Data excerpt section start

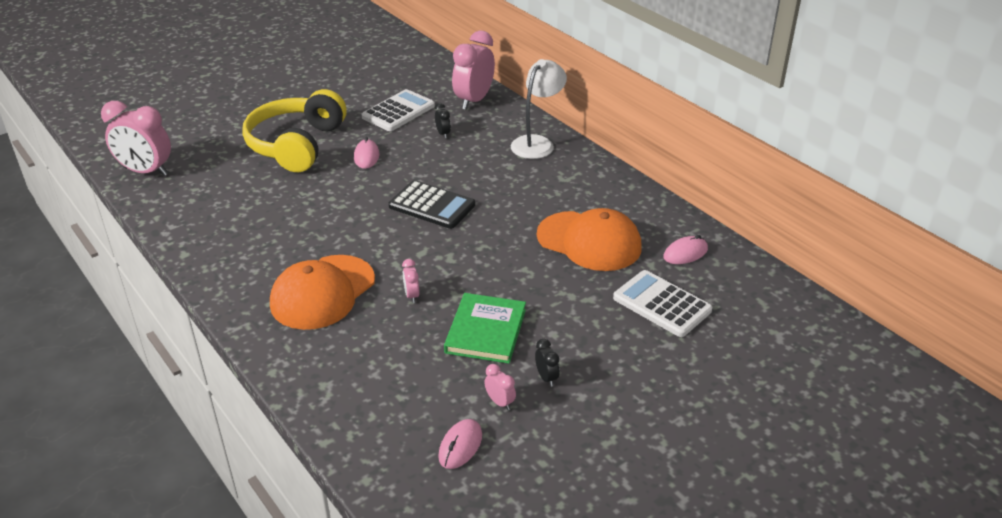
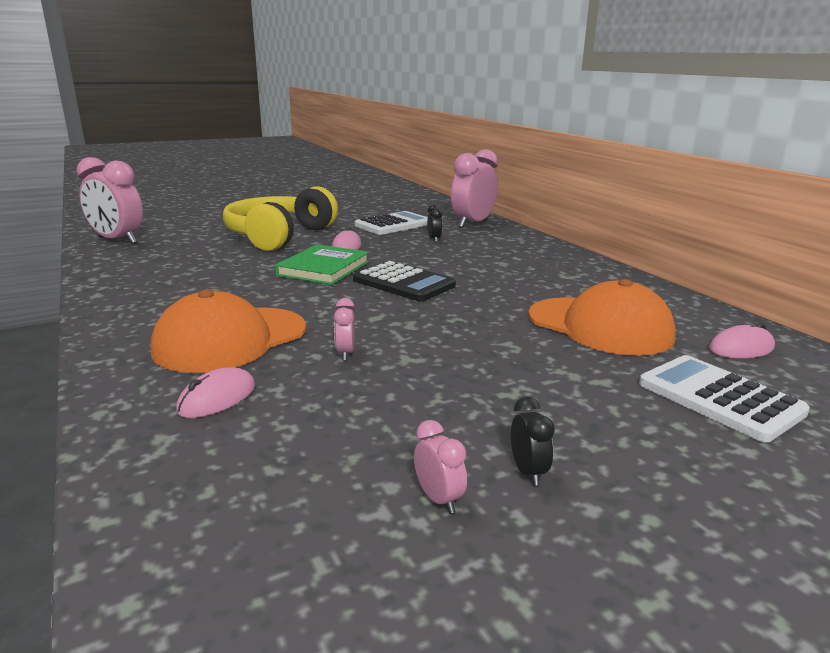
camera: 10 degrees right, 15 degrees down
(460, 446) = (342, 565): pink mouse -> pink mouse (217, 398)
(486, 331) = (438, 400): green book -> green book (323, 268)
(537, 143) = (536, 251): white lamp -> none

Data excerpt section end

- _Task directions_
The job is to set down the whole listing exactly, excluding any images.

- _The answer_
camera: 10 degrees right, 15 degrees down
(460, 446) = (342, 565): pink mouse -> pink mouse (217, 398)
(486, 331) = (438, 400): green book -> green book (323, 268)
(537, 143) = (536, 251): white lamp -> none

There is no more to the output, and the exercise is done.